Look for the line with "IC4 pin P1.2: SCL -> GND" in the entries below, then extract that line and all lines after it exactly, with pictures left out.

Itemized modification records:
- Opening Delimiter -

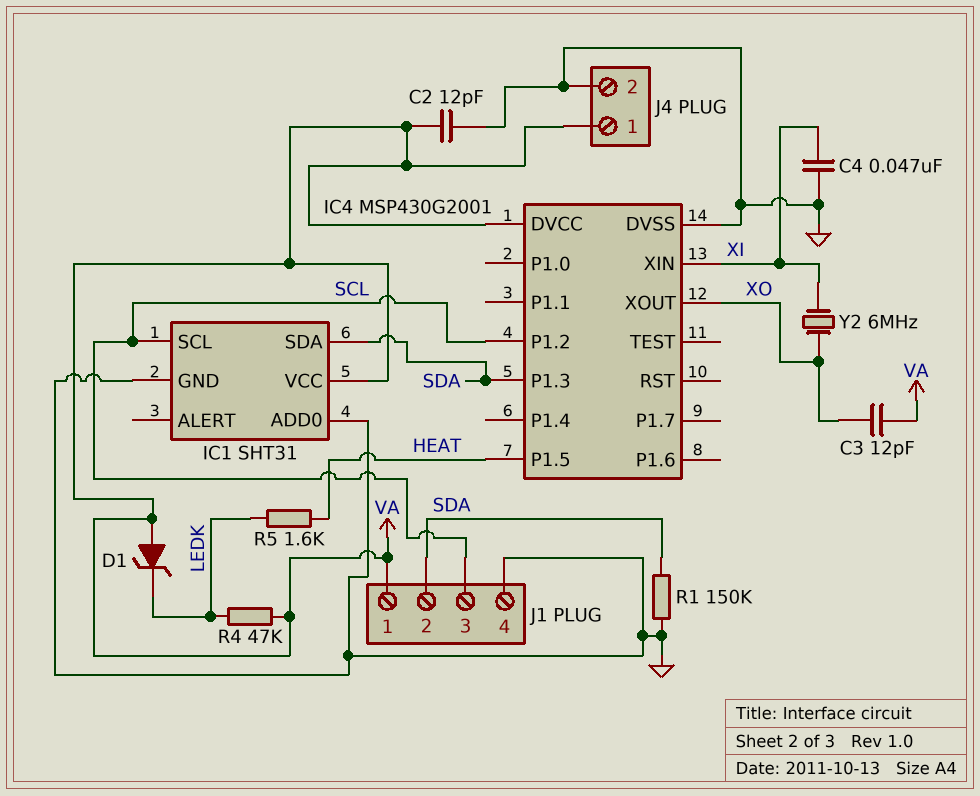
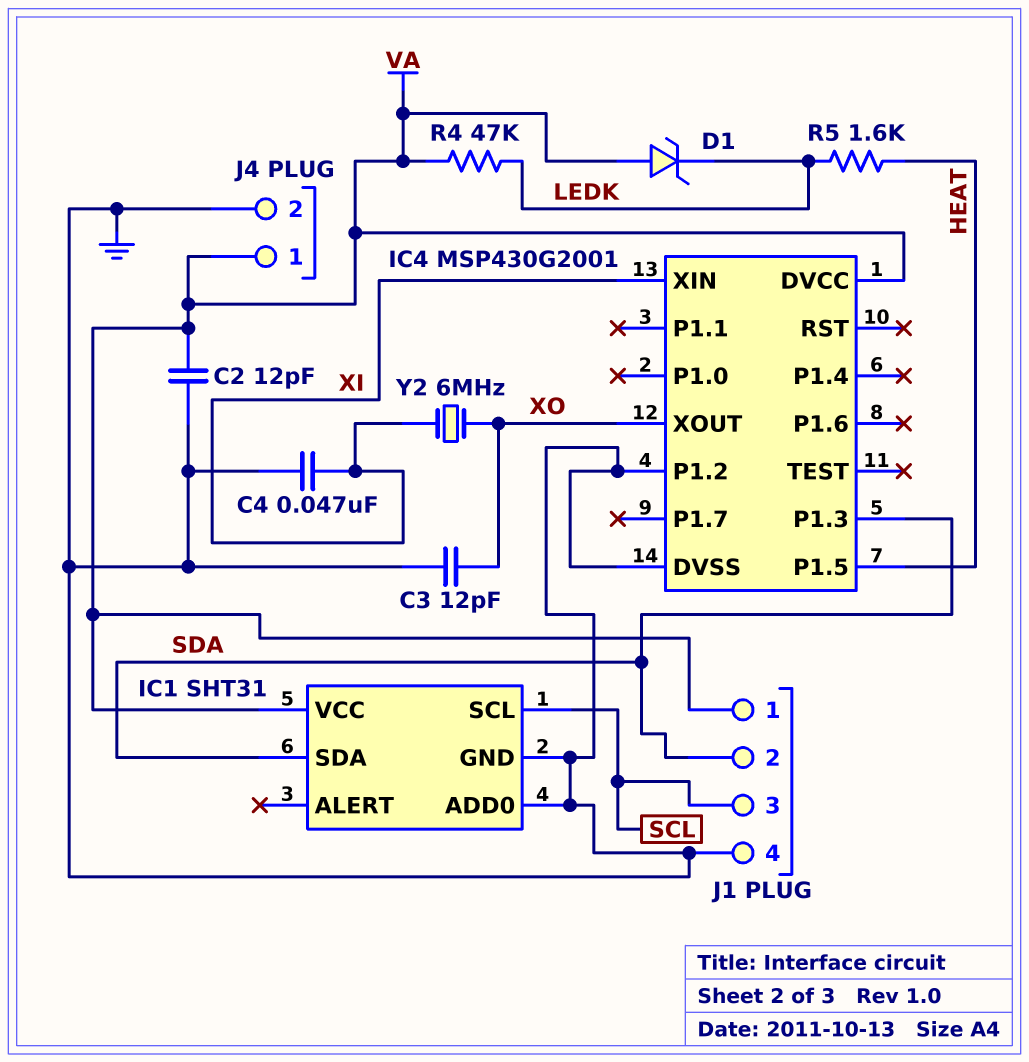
C3: 12pF (VA, XO) -> 12pF (GND, XO)
IC4 pin P1.2: SCL -> GND
R1: 150k (GND, SDA) -> none

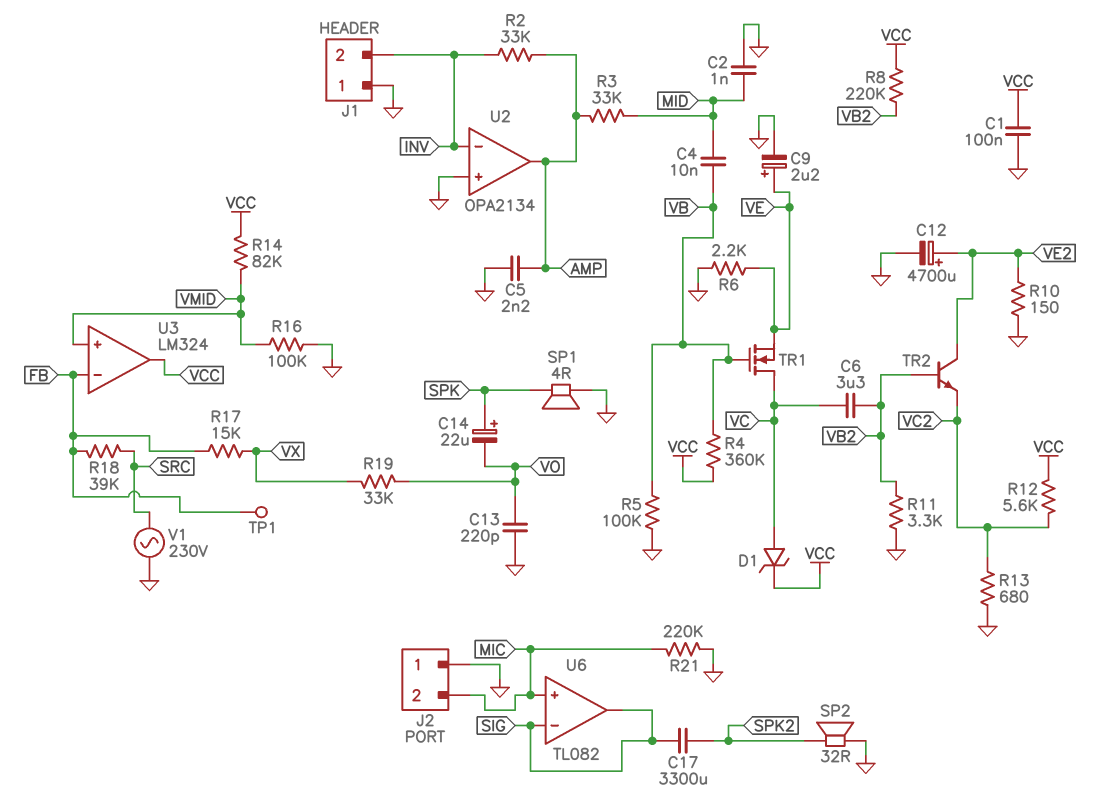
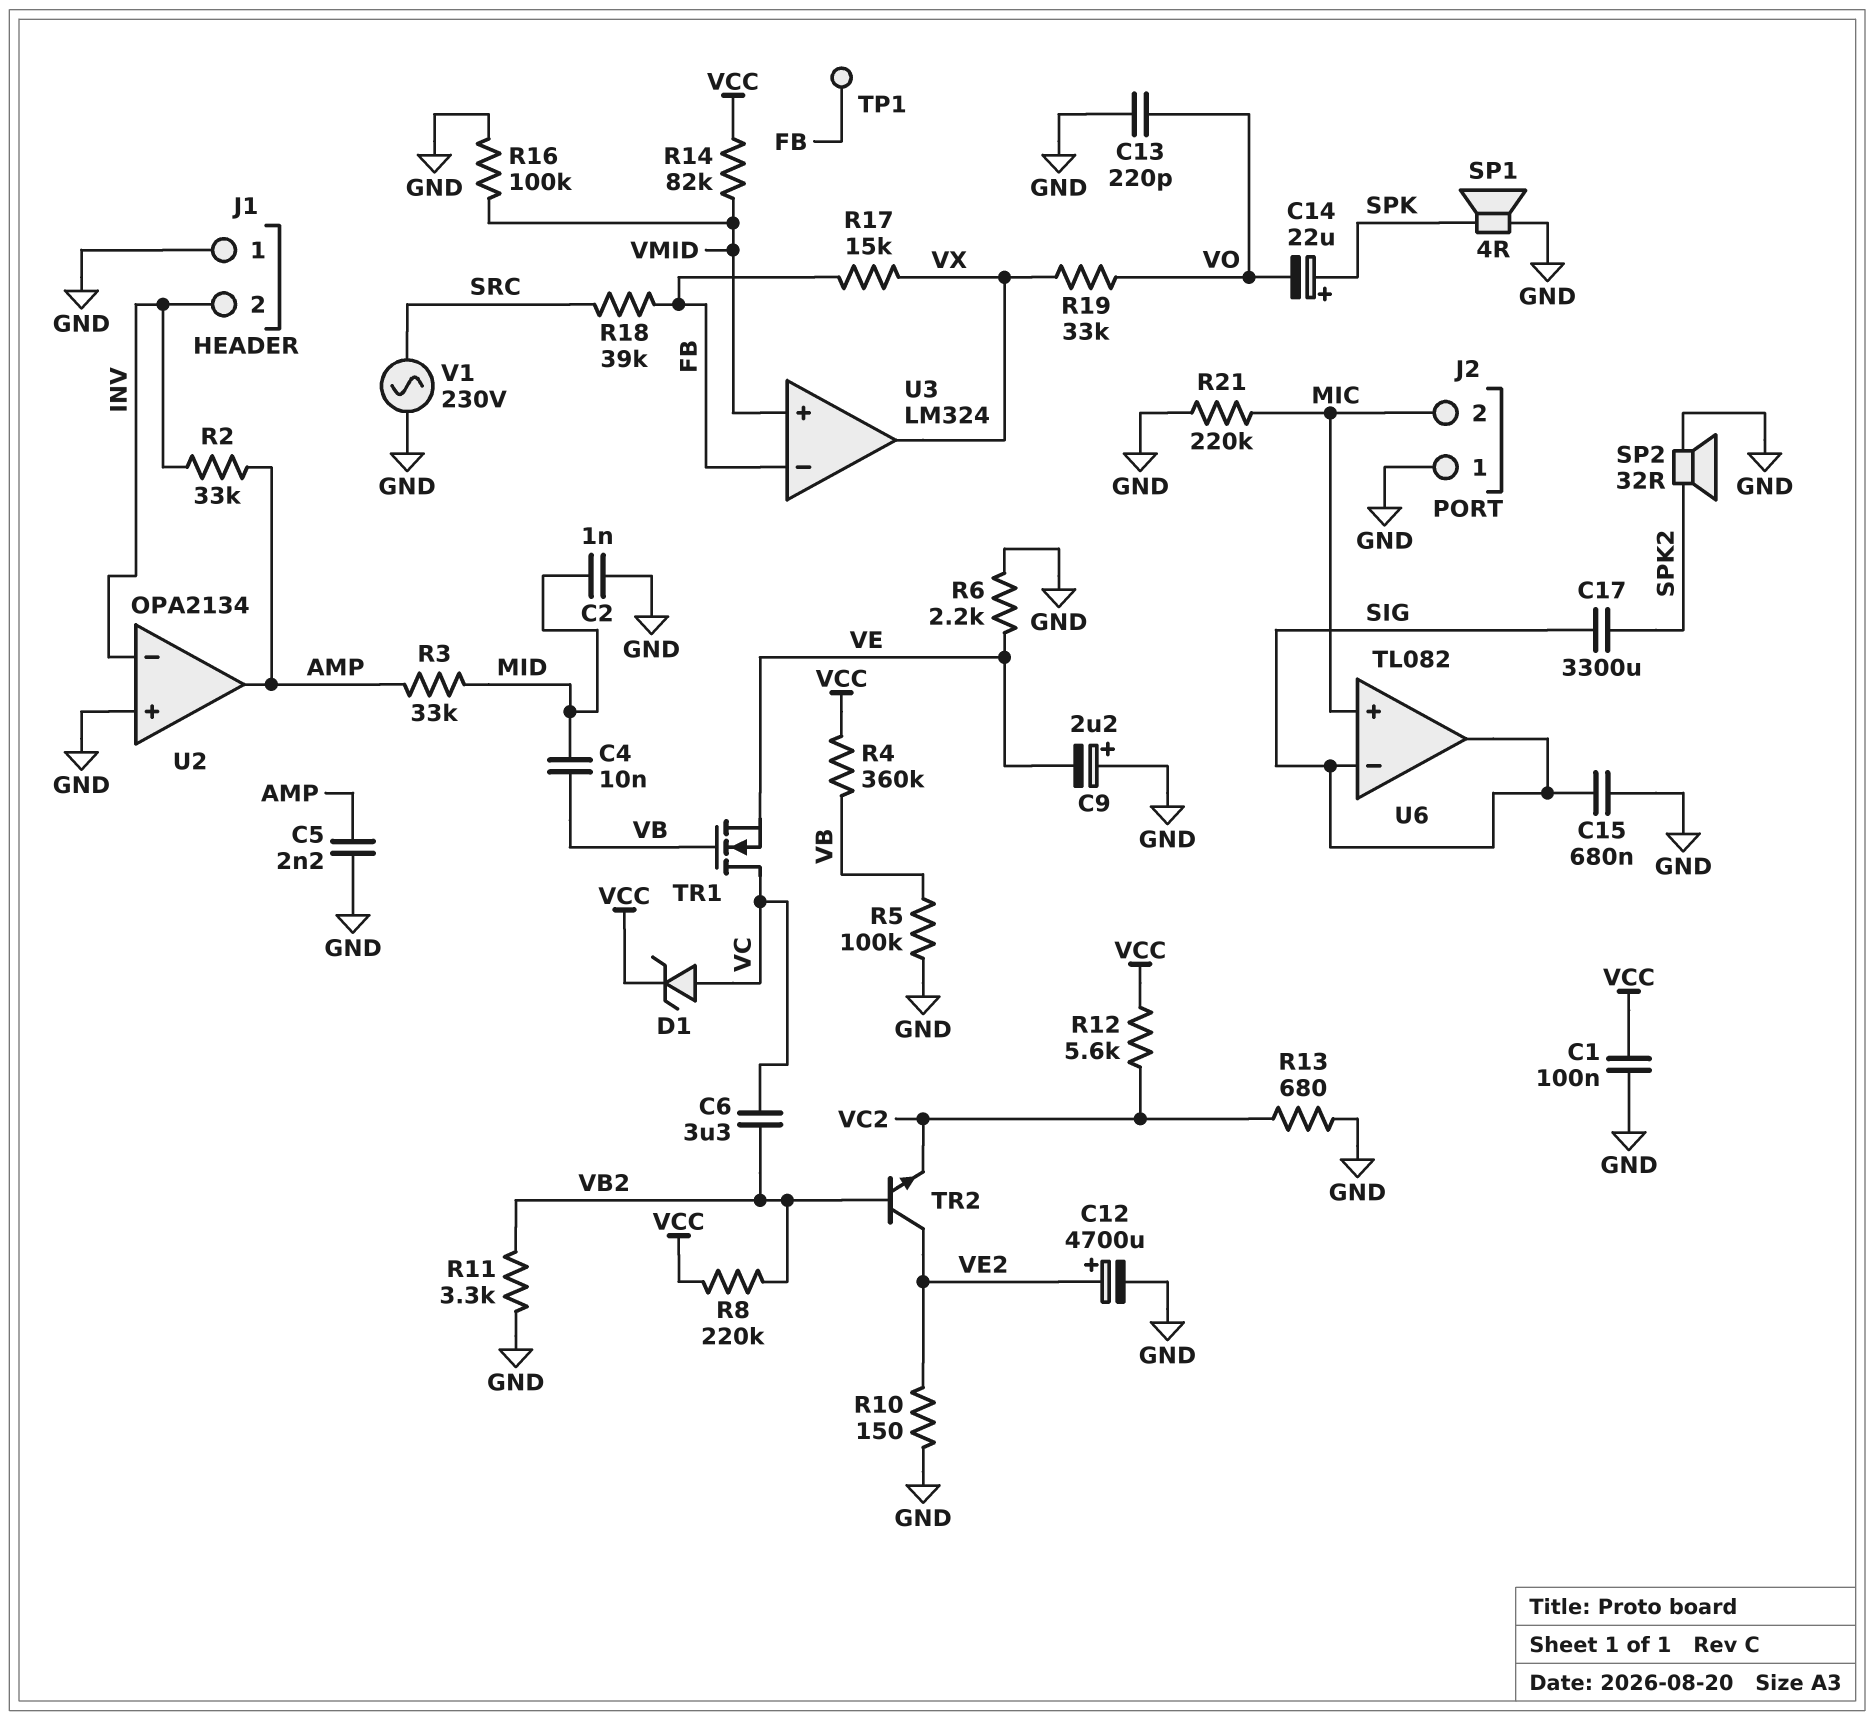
C9: 2.2uF (plus VE, minus GND) -> 2.2uF (plus GND, minus VE)
C15: none -> 680nF (GND, SIG)
U3 pin out: VCC -> VX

- Closing Delimiter -

**EXPECTED OUTPUT**
IC4 pin P1.2: SCL -> GND
R1: 150k (GND, SDA) -> none

C9: 2.2uF (plus VE, minus GND) -> 2.2uF (plus GND, minus VE)
C15: none -> 680nF (GND, SIG)
U3 pin out: VCC -> VX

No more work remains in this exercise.